▶ [WORK ORDER]
Below are entries; work out how many of their lines include the string "turned", and reply with the number only.

▶ [DATA EXCERPTS]
===============
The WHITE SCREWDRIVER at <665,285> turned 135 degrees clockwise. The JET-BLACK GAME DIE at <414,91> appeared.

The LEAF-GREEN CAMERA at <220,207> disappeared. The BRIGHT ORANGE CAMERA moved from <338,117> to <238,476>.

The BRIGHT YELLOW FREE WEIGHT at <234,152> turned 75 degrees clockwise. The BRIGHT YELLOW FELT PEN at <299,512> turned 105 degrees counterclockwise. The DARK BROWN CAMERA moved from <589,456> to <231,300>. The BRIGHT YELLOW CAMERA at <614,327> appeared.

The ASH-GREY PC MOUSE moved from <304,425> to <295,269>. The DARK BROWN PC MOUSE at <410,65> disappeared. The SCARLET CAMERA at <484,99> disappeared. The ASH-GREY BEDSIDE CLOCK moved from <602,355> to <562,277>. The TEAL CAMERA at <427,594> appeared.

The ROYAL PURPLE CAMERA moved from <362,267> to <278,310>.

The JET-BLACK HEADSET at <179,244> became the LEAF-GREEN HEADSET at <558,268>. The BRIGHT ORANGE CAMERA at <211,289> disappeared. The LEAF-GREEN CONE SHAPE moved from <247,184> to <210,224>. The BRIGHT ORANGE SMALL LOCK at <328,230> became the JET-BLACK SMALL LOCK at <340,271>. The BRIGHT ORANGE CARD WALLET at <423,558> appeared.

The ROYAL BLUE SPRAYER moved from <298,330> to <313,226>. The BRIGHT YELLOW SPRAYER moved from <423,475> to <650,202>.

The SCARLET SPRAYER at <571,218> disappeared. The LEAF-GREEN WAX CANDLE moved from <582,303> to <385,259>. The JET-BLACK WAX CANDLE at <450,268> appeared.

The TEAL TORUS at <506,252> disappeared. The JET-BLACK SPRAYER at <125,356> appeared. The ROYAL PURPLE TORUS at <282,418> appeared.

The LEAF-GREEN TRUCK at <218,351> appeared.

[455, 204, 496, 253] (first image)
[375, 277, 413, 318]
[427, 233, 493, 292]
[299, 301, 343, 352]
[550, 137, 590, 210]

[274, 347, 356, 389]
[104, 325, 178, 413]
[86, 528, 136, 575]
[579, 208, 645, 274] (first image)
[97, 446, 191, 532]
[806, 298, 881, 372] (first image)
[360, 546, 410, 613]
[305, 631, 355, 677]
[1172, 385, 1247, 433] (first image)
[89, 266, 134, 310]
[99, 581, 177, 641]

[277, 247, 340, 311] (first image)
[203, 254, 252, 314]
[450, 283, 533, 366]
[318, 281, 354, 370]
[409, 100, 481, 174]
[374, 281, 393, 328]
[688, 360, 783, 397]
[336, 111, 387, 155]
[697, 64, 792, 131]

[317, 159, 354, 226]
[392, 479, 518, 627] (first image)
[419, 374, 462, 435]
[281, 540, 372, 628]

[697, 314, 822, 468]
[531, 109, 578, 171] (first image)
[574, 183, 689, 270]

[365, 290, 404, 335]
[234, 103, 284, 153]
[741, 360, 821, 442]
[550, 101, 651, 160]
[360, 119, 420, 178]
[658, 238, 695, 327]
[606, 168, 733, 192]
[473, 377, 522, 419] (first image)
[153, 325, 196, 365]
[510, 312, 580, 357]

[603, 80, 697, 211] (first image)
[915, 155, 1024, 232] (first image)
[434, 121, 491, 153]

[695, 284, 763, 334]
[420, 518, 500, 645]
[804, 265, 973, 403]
===============
▶ [WORKED SOLUTION]
2